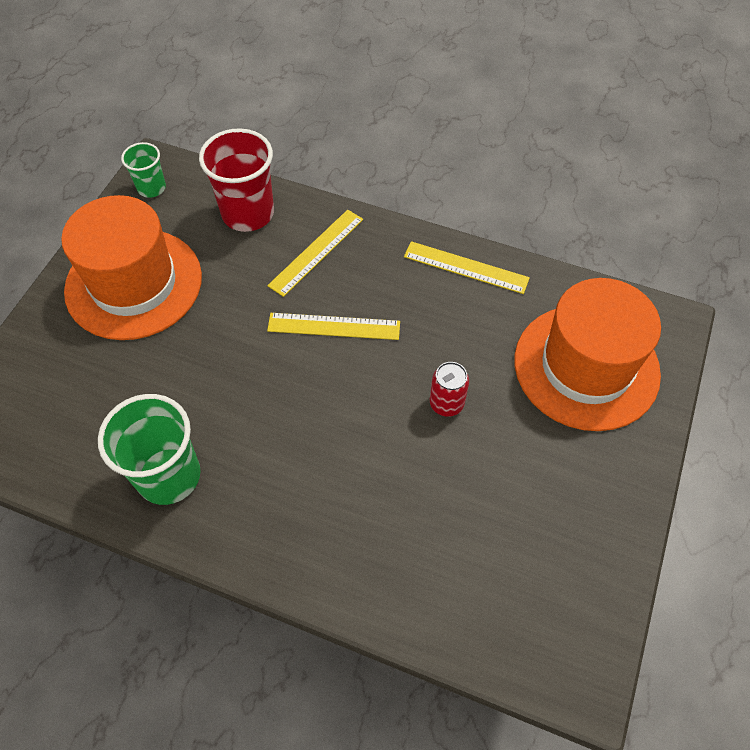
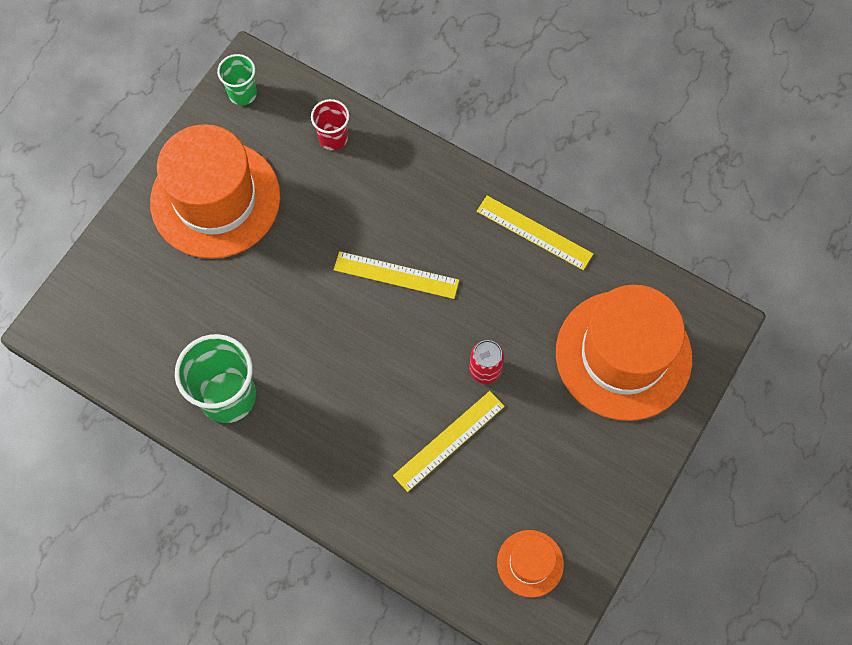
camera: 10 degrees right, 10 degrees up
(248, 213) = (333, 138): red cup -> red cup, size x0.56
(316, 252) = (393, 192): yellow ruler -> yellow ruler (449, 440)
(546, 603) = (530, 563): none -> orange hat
...
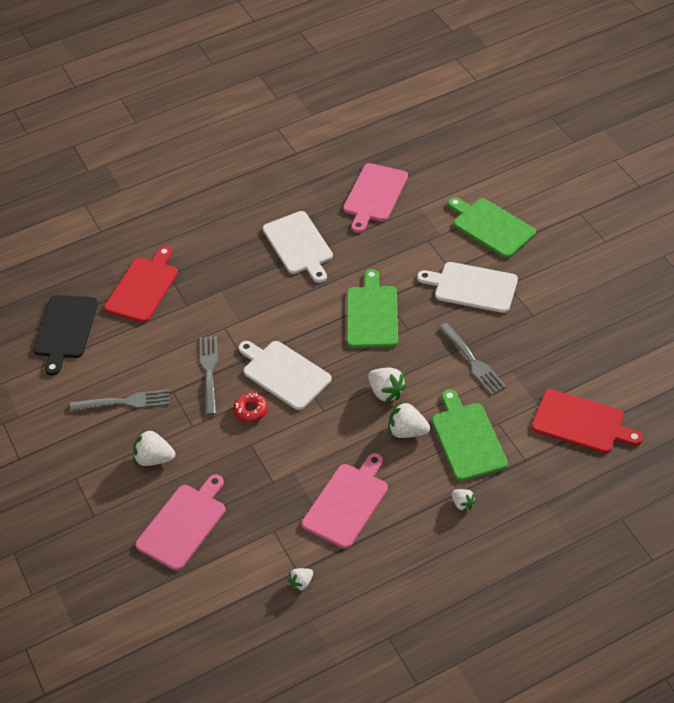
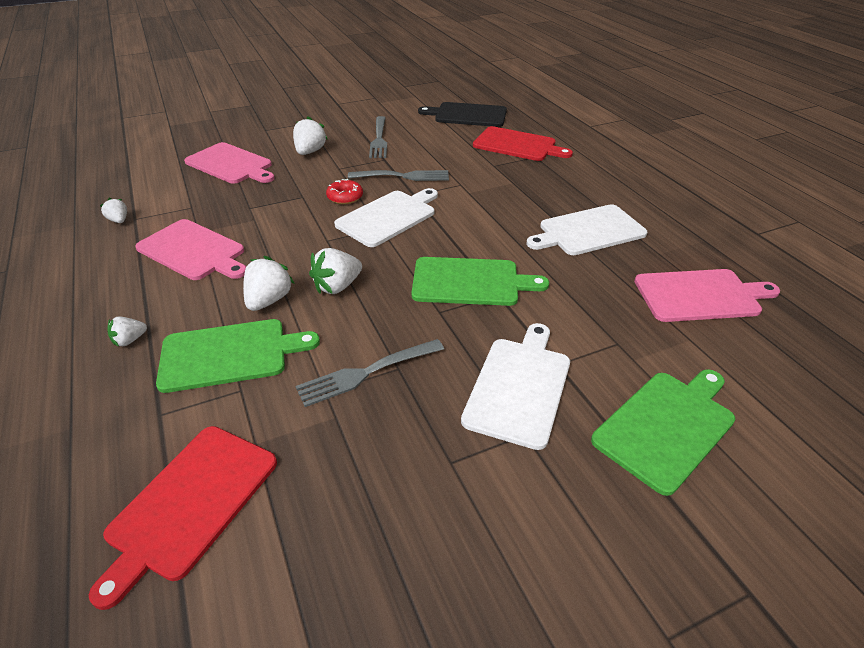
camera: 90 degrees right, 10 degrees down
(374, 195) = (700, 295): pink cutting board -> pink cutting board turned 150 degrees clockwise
...
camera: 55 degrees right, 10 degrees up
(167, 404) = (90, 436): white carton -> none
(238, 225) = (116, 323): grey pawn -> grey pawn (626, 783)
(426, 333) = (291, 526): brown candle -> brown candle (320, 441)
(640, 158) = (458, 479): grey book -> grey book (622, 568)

__Brief__:
Keep both end lines and retype everything in the records above from the line containing "(426, 333) = (291, 526): brown" through the line containing "(640, 158) = (458, 479): grey", exactly, with nothing else.

__Response__:
(426, 333) = (291, 526): brown candle -> brown candle (320, 441)
(640, 158) = (458, 479): grey book -> grey book (622, 568)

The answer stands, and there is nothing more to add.